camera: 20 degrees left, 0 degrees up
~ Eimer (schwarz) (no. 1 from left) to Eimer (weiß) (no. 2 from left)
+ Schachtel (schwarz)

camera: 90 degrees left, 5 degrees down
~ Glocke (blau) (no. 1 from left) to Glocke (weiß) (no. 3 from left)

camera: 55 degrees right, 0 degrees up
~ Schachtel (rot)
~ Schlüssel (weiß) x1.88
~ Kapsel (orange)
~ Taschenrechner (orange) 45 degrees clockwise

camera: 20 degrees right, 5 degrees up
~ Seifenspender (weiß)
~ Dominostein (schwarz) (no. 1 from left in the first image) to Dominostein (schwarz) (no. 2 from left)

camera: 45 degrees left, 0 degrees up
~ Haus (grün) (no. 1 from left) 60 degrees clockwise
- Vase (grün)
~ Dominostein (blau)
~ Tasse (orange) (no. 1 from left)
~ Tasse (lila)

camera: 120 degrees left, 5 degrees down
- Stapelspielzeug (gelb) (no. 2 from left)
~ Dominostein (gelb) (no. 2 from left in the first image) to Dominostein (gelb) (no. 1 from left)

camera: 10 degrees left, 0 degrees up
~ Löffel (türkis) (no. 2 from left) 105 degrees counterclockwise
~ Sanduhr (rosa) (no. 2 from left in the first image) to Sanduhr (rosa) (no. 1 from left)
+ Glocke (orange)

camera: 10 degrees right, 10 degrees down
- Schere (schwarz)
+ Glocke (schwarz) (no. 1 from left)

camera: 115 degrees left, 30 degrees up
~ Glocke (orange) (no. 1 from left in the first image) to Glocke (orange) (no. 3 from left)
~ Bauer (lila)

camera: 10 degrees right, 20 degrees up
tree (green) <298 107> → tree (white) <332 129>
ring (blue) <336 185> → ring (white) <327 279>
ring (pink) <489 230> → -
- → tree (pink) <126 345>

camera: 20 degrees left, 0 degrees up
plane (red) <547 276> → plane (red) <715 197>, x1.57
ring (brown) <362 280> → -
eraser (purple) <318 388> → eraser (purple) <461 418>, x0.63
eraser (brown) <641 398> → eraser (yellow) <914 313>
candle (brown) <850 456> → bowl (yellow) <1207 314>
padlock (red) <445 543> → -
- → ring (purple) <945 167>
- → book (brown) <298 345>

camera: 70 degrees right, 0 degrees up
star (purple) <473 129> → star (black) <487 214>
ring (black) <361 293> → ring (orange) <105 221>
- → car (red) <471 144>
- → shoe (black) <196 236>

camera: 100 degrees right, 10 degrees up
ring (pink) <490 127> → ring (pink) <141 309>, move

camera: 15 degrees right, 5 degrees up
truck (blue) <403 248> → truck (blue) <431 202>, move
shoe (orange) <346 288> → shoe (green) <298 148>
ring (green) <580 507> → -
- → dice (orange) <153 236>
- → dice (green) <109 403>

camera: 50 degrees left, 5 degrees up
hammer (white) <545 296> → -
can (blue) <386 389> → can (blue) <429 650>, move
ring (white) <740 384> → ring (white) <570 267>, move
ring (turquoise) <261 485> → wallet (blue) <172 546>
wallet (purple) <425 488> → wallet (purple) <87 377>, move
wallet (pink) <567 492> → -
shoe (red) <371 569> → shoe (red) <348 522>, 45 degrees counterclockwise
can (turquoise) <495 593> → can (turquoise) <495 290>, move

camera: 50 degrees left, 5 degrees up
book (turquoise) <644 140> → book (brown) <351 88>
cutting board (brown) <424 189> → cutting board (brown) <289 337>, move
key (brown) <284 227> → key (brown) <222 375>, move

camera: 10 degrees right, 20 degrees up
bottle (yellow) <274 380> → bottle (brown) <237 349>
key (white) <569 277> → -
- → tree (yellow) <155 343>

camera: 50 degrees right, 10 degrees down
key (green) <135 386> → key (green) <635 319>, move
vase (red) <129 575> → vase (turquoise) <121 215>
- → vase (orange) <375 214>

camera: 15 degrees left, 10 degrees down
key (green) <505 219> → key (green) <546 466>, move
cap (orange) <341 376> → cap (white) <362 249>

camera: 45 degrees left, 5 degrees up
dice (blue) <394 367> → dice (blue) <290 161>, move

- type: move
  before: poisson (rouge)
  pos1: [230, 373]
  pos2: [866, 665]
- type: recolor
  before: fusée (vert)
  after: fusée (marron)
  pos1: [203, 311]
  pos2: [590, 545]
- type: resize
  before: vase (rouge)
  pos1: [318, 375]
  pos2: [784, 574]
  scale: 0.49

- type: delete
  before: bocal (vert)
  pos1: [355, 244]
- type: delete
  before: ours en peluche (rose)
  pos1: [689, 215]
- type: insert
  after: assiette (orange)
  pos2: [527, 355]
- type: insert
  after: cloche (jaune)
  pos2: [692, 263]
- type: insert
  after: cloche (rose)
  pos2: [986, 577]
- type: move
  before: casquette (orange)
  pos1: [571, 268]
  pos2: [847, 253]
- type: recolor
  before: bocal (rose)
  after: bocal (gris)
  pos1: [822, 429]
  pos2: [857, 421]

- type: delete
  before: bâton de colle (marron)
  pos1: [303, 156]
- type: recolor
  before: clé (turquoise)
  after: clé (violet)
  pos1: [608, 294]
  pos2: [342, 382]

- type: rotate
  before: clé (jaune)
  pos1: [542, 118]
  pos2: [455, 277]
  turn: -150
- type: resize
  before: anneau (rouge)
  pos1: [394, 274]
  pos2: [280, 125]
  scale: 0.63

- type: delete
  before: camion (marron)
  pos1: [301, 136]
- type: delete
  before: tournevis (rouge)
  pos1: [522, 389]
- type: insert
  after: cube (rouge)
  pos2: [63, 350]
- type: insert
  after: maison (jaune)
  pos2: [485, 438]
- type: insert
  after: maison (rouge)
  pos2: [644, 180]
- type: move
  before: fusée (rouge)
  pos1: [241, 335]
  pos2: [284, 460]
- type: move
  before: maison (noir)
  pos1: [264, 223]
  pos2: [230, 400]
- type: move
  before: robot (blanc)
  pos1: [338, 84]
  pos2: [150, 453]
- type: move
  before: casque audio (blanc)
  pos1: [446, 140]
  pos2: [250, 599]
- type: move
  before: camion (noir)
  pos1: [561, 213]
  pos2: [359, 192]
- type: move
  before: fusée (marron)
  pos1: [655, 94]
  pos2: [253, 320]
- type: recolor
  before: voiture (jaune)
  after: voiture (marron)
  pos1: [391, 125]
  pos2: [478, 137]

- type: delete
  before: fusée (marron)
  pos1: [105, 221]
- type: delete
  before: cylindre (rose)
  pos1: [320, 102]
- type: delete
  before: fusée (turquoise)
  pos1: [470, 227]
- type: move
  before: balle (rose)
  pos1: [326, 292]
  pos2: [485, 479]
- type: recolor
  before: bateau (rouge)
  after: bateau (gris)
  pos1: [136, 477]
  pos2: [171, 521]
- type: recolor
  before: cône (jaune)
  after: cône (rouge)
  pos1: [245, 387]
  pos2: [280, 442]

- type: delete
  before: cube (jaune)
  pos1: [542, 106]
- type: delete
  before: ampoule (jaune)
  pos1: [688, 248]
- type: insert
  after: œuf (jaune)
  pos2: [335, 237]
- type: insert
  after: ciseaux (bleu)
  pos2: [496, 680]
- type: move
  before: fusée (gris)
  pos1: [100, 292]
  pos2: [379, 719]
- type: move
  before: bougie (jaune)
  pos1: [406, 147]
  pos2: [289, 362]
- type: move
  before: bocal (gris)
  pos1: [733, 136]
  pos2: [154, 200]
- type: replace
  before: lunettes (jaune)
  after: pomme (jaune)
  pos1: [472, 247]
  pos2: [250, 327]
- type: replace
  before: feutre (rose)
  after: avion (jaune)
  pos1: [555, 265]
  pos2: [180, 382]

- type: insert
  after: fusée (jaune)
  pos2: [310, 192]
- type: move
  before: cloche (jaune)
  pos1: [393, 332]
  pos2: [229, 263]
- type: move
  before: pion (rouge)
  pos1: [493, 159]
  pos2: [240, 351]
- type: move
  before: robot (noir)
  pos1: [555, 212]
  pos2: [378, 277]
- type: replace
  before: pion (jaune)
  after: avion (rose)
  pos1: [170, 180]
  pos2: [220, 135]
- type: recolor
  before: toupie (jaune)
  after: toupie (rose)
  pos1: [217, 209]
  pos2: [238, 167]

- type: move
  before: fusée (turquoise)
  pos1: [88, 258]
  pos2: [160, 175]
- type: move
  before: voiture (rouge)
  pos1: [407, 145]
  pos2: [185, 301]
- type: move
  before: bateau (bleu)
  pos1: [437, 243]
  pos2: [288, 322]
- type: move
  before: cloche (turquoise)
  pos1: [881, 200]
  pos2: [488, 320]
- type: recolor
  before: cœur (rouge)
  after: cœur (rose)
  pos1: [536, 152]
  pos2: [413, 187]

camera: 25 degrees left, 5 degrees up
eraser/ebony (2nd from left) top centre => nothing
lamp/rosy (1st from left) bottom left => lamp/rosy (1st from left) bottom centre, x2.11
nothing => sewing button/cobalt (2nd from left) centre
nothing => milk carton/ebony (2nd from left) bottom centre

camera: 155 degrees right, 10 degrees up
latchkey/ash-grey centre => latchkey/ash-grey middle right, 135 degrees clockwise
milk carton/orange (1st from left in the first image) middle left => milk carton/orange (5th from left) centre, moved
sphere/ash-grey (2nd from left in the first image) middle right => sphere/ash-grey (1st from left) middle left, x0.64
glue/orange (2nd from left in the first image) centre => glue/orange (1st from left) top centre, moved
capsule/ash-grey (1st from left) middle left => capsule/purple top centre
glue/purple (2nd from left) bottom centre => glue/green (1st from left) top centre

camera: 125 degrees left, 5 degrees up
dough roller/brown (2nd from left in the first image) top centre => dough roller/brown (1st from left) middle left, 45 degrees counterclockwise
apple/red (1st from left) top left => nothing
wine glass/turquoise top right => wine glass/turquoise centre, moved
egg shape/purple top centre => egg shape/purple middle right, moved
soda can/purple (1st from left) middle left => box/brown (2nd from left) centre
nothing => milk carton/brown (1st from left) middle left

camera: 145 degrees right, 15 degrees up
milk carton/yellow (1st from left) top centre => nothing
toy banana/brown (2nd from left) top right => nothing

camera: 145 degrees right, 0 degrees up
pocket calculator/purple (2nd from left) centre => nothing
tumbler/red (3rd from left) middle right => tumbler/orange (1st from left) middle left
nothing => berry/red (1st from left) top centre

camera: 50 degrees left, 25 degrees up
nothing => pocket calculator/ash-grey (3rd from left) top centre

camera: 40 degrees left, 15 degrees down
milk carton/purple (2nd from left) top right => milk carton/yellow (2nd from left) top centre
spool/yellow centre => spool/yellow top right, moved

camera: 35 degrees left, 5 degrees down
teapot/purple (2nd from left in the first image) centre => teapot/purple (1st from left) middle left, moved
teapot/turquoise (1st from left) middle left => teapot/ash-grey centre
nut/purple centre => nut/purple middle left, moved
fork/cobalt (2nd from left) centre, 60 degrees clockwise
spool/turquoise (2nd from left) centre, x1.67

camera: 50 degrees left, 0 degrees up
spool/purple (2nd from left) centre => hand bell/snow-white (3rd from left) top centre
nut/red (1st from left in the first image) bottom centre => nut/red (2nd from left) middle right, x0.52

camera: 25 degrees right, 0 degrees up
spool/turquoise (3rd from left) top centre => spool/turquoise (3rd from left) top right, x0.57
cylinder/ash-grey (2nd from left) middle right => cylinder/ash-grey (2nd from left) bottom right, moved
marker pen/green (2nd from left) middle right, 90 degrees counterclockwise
····················
- **Your assignment**
Every line with the word "down" in it should be copied from the listing above.

- **Task result**
camera: 90 degrees left, 5 degrees down
camera: 120 degrees left, 5 degrees down
camera: 10 degrees right, 10 degrees down
camera: 50 degrees right, 10 degrees down
camera: 15 degrees left, 10 degrees down
camera: 40 degrees left, 15 degrees down
camera: 35 degrees left, 5 degrees down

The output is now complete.